*** Exercise input Section Begins ***

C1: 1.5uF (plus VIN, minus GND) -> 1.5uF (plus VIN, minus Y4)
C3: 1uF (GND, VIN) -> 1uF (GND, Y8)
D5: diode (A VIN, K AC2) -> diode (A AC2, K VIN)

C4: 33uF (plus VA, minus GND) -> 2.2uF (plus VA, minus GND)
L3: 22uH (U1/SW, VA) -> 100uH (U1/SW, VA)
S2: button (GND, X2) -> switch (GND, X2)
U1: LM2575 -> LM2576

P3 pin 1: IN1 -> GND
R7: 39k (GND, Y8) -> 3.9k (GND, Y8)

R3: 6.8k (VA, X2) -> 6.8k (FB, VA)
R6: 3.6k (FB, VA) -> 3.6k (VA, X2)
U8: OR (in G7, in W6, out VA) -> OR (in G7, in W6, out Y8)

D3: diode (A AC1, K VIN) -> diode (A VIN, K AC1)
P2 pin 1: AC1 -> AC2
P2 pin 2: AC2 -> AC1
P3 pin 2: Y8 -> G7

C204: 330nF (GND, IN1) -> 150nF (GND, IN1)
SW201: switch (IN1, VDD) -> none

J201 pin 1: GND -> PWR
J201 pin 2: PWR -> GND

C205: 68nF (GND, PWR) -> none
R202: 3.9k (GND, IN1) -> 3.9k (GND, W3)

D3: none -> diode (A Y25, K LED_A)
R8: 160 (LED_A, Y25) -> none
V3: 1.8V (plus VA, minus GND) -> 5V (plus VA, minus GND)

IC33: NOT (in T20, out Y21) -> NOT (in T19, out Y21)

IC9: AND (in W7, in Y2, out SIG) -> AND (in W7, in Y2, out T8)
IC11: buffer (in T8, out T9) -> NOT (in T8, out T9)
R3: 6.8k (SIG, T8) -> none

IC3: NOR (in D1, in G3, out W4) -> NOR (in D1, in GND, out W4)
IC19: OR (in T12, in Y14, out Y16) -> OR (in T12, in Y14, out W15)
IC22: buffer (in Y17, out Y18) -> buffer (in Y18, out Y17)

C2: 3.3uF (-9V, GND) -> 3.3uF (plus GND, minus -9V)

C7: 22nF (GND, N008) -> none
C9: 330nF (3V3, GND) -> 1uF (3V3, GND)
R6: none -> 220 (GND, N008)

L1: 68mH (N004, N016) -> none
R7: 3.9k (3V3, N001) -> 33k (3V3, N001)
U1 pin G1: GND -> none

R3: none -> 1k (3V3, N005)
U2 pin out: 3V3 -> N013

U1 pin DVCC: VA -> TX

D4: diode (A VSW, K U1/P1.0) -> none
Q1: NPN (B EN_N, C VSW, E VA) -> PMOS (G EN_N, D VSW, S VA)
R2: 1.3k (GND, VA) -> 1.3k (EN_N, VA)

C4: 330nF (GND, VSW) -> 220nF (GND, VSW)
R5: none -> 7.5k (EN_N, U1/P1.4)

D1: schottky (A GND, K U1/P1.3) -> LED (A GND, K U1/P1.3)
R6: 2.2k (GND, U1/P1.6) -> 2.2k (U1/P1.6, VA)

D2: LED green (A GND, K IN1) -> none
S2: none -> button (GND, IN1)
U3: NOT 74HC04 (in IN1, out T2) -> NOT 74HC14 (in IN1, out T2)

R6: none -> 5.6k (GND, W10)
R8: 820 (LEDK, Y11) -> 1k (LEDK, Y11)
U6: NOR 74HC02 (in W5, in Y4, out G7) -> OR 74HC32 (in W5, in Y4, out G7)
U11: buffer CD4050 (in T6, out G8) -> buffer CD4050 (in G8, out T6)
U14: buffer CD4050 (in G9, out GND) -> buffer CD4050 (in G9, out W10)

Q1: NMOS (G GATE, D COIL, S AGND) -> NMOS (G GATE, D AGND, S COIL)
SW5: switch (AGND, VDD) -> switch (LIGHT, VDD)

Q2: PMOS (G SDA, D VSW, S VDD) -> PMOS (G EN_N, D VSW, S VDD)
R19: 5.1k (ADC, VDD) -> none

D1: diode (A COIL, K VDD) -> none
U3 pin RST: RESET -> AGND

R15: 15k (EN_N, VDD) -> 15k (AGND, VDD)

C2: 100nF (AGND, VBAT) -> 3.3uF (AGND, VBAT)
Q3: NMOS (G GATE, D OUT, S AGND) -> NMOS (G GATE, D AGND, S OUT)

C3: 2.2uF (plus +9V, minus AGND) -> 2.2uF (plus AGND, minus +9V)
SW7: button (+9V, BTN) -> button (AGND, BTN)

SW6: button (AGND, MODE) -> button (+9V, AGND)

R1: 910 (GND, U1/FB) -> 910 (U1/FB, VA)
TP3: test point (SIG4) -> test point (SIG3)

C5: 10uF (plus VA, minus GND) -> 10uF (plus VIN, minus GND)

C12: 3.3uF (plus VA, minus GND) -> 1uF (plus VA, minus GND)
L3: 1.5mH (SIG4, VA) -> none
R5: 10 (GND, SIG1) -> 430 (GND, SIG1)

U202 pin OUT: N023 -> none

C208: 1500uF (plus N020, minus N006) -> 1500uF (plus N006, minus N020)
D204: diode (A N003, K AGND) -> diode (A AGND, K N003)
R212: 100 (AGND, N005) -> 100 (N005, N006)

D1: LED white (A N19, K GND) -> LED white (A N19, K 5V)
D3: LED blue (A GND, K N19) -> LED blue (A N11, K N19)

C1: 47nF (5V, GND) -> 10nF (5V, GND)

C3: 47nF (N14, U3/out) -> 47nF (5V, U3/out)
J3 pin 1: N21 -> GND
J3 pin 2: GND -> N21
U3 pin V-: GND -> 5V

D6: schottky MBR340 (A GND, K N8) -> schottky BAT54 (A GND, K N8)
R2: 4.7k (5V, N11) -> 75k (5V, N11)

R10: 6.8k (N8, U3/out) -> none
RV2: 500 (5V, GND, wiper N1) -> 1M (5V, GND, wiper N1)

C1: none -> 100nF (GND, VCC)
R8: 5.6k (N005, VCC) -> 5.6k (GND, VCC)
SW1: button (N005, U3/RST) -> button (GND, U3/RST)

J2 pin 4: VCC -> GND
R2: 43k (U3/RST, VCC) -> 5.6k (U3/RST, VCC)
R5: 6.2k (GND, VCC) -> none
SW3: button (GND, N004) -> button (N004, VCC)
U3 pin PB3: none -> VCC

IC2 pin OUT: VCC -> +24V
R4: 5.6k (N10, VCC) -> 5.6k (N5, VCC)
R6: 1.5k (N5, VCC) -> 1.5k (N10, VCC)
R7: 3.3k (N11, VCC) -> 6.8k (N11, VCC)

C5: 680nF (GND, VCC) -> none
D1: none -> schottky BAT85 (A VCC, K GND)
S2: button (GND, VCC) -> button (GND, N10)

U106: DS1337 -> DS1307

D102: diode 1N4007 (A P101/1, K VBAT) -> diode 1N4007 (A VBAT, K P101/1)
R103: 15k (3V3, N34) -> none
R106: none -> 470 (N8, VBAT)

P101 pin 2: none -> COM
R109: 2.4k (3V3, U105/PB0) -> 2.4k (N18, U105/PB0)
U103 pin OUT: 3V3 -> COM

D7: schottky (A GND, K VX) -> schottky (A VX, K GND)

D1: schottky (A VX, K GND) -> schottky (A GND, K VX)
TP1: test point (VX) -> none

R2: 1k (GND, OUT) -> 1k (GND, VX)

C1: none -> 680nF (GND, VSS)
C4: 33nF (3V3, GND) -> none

*** Exercise input Section Ends ***

The expected output is the run of lines from the one holding "SW1: button (N005, U3/RST)" to the last line of the entries above, each reproduced character for character.

SW1: button (N005, U3/RST) -> button (GND, U3/RST)

J2 pin 4: VCC -> GND
R2: 43k (U3/RST, VCC) -> 5.6k (U3/RST, VCC)
R5: 6.2k (GND, VCC) -> none
SW3: button (GND, N004) -> button (N004, VCC)
U3 pin PB3: none -> VCC

IC2 pin OUT: VCC -> +24V
R4: 5.6k (N10, VCC) -> 5.6k (N5, VCC)
R6: 1.5k (N5, VCC) -> 1.5k (N10, VCC)
R7: 3.3k (N11, VCC) -> 6.8k (N11, VCC)

C5: 680nF (GND, VCC) -> none
D1: none -> schottky BAT85 (A VCC, K GND)
S2: button (GND, VCC) -> button (GND, N10)

U106: DS1337 -> DS1307

D102: diode 1N4007 (A P101/1, K VBAT) -> diode 1N4007 (A VBAT, K P101/1)
R103: 15k (3V3, N34) -> none
R106: none -> 470 (N8, VBAT)

P101 pin 2: none -> COM
R109: 2.4k (3V3, U105/PB0) -> 2.4k (N18, U105/PB0)
U103 pin OUT: 3V3 -> COM

D7: schottky (A GND, K VX) -> schottky (A VX, K GND)

D1: schottky (A VX, K GND) -> schottky (A GND, K VX)
TP1: test point (VX) -> none

R2: 1k (GND, OUT) -> 1k (GND, VX)

C1: none -> 680nF (GND, VSS)
C4: 33nF (3V3, GND) -> none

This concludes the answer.